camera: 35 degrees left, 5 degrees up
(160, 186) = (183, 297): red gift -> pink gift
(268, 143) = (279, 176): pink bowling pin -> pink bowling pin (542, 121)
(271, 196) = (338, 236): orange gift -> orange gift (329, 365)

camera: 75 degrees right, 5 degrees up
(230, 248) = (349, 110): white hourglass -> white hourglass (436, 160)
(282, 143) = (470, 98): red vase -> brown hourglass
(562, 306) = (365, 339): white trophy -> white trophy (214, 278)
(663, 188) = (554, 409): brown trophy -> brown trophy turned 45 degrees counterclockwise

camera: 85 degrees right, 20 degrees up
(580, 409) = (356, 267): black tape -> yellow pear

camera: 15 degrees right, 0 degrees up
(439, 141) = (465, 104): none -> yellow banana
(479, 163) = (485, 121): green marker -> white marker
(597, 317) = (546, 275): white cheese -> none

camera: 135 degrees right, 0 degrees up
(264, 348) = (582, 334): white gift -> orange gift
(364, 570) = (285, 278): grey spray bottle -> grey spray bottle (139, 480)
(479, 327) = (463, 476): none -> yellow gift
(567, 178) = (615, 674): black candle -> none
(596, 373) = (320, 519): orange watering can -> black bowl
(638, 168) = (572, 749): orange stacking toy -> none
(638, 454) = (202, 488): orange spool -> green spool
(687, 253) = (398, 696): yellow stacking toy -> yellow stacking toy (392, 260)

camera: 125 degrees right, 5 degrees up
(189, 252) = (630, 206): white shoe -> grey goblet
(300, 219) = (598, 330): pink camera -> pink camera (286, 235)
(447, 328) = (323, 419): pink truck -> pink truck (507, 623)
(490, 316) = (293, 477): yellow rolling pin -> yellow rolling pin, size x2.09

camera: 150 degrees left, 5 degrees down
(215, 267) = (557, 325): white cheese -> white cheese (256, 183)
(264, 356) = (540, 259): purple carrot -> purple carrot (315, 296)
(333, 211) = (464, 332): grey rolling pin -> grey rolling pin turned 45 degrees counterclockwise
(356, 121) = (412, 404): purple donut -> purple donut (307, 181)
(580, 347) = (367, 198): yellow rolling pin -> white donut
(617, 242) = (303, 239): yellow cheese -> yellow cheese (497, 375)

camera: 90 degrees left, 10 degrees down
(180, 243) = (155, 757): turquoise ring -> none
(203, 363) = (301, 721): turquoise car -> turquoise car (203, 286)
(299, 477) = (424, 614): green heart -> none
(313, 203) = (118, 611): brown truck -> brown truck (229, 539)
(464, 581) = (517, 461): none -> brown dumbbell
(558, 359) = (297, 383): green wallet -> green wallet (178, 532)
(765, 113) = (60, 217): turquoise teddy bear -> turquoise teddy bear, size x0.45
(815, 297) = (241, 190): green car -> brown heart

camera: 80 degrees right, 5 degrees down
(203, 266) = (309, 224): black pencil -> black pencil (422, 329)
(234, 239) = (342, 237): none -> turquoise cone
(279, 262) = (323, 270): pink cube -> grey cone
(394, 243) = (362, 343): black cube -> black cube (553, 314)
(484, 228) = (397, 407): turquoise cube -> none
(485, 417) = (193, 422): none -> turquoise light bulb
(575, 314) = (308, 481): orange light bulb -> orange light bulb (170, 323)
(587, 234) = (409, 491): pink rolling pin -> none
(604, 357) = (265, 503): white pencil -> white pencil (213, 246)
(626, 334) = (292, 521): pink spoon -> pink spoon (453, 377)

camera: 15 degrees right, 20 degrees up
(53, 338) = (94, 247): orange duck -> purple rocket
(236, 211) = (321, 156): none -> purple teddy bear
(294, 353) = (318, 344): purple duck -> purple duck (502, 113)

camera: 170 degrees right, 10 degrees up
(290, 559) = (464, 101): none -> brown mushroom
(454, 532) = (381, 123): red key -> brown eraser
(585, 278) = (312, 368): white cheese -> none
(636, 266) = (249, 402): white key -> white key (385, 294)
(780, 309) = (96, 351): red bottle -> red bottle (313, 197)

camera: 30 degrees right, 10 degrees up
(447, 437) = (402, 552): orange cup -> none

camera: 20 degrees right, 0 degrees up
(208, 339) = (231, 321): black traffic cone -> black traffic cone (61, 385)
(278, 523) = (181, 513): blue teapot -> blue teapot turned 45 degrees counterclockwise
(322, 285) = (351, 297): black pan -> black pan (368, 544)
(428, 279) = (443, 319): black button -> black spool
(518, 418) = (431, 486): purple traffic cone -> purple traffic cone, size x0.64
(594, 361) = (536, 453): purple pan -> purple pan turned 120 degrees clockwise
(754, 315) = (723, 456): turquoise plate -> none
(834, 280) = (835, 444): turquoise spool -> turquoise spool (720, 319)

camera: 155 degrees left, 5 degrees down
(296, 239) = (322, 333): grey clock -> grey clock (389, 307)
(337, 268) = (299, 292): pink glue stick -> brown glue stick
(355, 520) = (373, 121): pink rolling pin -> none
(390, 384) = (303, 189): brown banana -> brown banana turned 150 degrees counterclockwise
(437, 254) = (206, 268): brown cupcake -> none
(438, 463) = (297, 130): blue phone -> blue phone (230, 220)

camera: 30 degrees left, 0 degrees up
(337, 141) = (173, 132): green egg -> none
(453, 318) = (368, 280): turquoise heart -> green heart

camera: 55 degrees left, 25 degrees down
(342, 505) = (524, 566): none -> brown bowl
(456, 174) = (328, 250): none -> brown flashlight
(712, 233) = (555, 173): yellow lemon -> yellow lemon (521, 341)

§ §

● **Aim of the exercise**
Each record above is to be reproduced exactly, in full.

● **Your response**
camera: 35 degrees left, 5 degrees up
(160, 186) = (183, 297): red gift -> pink gift
(268, 143) = (279, 176): pink bowling pin -> pink bowling pin (542, 121)
(271, 196) = (338, 236): orange gift -> orange gift (329, 365)

camera: 75 degrees right, 5 degrees up
(230, 248) = (349, 110): white hourglass -> white hourglass (436, 160)
(282, 143) = (470, 98): red vase -> brown hourglass
(562, 306) = (365, 339): white trophy -> white trophy (214, 278)
(663, 188) = (554, 409): brown trophy -> brown trophy turned 45 degrees counterclockwise

camera: 85 degrees right, 20 degrees up
(580, 409) = (356, 267): black tape -> yellow pear

camera: 15 degrees right, 0 degrees up
(439, 141) = (465, 104): none -> yellow banana
(479, 163) = (485, 121): green marker -> white marker
(597, 317) = (546, 275): white cheese -> none

camera: 135 degrees right, 0 degrees up
(264, 348) = (582, 334): white gift -> orange gift
(364, 570) = (285, 278): grey spray bottle -> grey spray bottle (139, 480)
(479, 327) = (463, 476): none -> yellow gift
(567, 178) = (615, 674): black candle -> none
(596, 373) = (320, 519): orange watering can -> black bowl
(638, 168) = (572, 749): orange stacking toy -> none
(638, 454) = (202, 488): orange spool -> green spool
(687, 253) = (398, 696): yellow stacking toy -> yellow stacking toy (392, 260)

camera: 125 degrees right, 5 degrees up
(189, 252) = (630, 206): white shoe -> grey goblet
(300, 219) = (598, 330): pink camera -> pink camera (286, 235)
(447, 328) = (323, 419): pink truck -> pink truck (507, 623)
(490, 316) = (293, 477): yellow rolling pin -> yellow rolling pin, size x2.09

camera: 150 degrees left, 5 degrees down
(215, 267) = (557, 325): white cheese -> white cheese (256, 183)
(264, 356) = (540, 259): purple carrot -> purple carrot (315, 296)
(333, 211) = (464, 332): grey rolling pin -> grey rolling pin turned 45 degrees counterclockwise
(356, 121) = (412, 404): purple donut -> purple donut (307, 181)
(580, 347) = (367, 198): yellow rolling pin -> white donut
(617, 242) = (303, 239): yellow cheese -> yellow cheese (497, 375)

camera: 90 degrees left, 10 degrees down
(180, 243) = (155, 757): turquoise ring -> none
(203, 363) = (301, 721): turquoise car -> turquoise car (203, 286)
(299, 477) = (424, 614): green heart -> none
(313, 203) = (118, 611): brown truck -> brown truck (229, 539)
(464, 581) = (517, 461): none -> brown dumbbell
(558, 359) = (297, 383): green wallet -> green wallet (178, 532)
(765, 113) = (60, 217): turquoise teddy bear -> turquoise teddy bear, size x0.45
(815, 297) = (241, 190): green car -> brown heart

camera: 80 degrees right, 5 degrees down
(203, 266) = (309, 224): black pencil -> black pencil (422, 329)
(234, 239) = (342, 237): none -> turquoise cone
(279, 262) = (323, 270): pink cube -> grey cone
(394, 243) = (362, 343): black cube -> black cube (553, 314)
(484, 228) = (397, 407): turquoise cube -> none
(485, 417) = (193, 422): none -> turquoise light bulb
(575, 314) = (308, 481): orange light bulb -> orange light bulb (170, 323)
(587, 234) = (409, 491): pink rolling pin -> none
(604, 357) = (265, 503): white pencil -> white pencil (213, 246)
(626, 334) = (292, 521): pink spoon -> pink spoon (453, 377)

camera: 15 degrees right, 20 degrees up
(53, 338) = (94, 247): orange duck -> purple rocket
(236, 211) = (321, 156): none -> purple teddy bear
(294, 353) = (318, 344): purple duck -> purple duck (502, 113)

camera: 170 degrees right, 10 degrees up
(290, 559) = (464, 101): none -> brown mushroom
(454, 532) = (381, 123): red key -> brown eraser
(585, 278) = (312, 368): white cheese -> none
(636, 266) = (249, 402): white key -> white key (385, 294)
(780, 309) = (96, 351): red bottle -> red bottle (313, 197)

camera: 30 degrees right, 10 degrees up
(447, 437) = (402, 552): orange cup -> none

camera: 20 degrees right, 0 degrees up
(208, 339) = (231, 321): black traffic cone -> black traffic cone (61, 385)
(278, 523) = (181, 513): blue teapot -> blue teapot turned 45 degrees counterclockwise
(322, 285) = (351, 297): black pan -> black pan (368, 544)
(428, 279) = (443, 319): black button -> black spool
(518, 418) = (431, 486): purple traffic cone -> purple traffic cone, size x0.64
(594, 361) = (536, 453): purple pan -> purple pan turned 120 degrees clockwise
(754, 315) = (723, 456): turquoise plate -> none
(834, 280) = (835, 444): turquoise spool -> turquoise spool (720, 319)

camera: 155 degrees left, 5 degrees down
(296, 239) = (322, 333): grey clock -> grey clock (389, 307)
(337, 268) = (299, 292): pink glue stick -> brown glue stick
(355, 520) = (373, 121): pink rolling pin -> none
(390, 384) = (303, 189): brown banana -> brown banana turned 150 degrees counterclockwise
(437, 254) = (206, 268): brown cupcake -> none
(438, 463) = (297, 130): blue phone -> blue phone (230, 220)

camera: 30 degrees left, 0 degrees up
(337, 141) = (173, 132): green egg -> none
(453, 318) = (368, 280): turquoise heart -> green heart

camera: 55 degrees left, 25 degrees down
(342, 505) = (524, 566): none -> brown bowl
(456, 174) = (328, 250): none -> brown flashlight
(712, 233) = (555, 173): yellow lemon -> yellow lemon (521, 341)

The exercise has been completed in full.